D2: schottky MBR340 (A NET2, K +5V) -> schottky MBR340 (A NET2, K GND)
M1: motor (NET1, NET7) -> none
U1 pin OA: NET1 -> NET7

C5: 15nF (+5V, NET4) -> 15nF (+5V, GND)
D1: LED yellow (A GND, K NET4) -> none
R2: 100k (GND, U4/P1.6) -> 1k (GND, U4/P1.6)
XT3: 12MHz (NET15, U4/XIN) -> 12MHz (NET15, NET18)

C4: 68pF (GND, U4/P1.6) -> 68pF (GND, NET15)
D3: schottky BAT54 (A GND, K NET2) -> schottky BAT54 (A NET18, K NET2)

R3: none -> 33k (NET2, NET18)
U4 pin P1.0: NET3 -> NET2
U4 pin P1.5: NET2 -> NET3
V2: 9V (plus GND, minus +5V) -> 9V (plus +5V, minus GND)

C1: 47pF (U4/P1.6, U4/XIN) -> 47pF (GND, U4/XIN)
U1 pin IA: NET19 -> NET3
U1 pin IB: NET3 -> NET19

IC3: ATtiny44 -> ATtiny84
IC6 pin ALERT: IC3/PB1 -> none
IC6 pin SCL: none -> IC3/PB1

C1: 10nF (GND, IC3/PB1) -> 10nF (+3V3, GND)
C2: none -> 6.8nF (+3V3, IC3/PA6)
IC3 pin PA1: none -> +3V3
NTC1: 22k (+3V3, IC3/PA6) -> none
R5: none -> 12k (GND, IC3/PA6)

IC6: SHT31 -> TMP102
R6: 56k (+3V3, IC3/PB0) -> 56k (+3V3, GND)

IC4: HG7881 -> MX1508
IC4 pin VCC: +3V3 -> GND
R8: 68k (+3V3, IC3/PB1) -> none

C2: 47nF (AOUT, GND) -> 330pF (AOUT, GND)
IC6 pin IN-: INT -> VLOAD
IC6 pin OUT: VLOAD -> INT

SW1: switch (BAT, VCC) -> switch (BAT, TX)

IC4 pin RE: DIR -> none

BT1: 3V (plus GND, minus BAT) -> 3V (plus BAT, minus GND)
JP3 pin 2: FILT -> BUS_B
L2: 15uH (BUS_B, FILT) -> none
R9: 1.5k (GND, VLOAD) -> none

■ Problem requirements ■
This exercise asks for an exact repeat of the lines from the one holding "SW1: switch (BAT, VCC) -> switch (BAT, TX)" through the end of the data above.

■ Answer to the problem ■
SW1: switch (BAT, VCC) -> switch (BAT, TX)

IC4 pin RE: DIR -> none

BT1: 3V (plus GND, minus BAT) -> 3V (plus BAT, minus GND)
JP3 pin 2: FILT -> BUS_B
L2: 15uH (BUS_B, FILT) -> none
R9: 1.5k (GND, VLOAD) -> none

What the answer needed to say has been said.